▸ Directions:
Rewrite all of the data below with every "coordinate" replaced by "position", leaving everything else unchanged.

========

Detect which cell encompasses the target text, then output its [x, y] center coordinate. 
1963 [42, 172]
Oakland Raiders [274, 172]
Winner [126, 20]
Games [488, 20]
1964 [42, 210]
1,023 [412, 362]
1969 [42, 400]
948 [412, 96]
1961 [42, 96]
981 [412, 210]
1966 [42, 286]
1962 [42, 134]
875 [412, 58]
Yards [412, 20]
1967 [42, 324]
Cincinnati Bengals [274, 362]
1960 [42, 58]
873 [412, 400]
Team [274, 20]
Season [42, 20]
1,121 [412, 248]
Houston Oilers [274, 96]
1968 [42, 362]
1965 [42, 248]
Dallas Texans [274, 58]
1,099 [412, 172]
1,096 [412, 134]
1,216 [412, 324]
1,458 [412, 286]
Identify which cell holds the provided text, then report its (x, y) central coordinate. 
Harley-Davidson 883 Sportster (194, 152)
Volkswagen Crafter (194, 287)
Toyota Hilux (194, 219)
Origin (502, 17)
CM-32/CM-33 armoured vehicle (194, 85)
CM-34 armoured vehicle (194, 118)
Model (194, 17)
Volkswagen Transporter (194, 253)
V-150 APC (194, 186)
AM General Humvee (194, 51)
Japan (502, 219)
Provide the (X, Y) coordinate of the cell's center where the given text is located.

========

▸ Full answer:
Detect which cell encompasses the target text, then output its [x, y] center position. 
1963 [42, 172]
Oakland Raiders [274, 172]
Winner [126, 20]
Games [488, 20]
1964 [42, 210]
1,023 [412, 362]
1969 [42, 400]
948 [412, 96]
1961 [42, 96]
981 [412, 210]
1966 [42, 286]
1962 [42, 134]
875 [412, 58]
Yards [412, 20]
1967 [42, 324]
Cincinnati Bengals [274, 362]
1960 [42, 58]
873 [412, 400]
Team [274, 20]
Season [42, 20]
1,121 [412, 248]
Houston Oilers [274, 96]
1968 [42, 362]
1965 [42, 248]
Dallas Texans [274, 58]
1,099 [412, 172]
1,096 [412, 134]
1,216 [412, 324]
1,458 [412, 286]
Identify which cell holds the provided text, then report its (x, y) central position. 
Harley-Davidson 883 Sportster (194, 152)
Volkswagen Crafter (194, 287)
Toyota Hilux (194, 219)
Origin (502, 17)
CM-32/CM-33 armoured vehicle (194, 85)
CM-34 armoured vehicle (194, 118)
Model (194, 17)
Volkswagen Transporter (194, 253)
V-150 APC (194, 186)
AM General Humvee (194, 51)
Japan (502, 219)
Provide the (X, Y) position of the cell's center where the given text is located.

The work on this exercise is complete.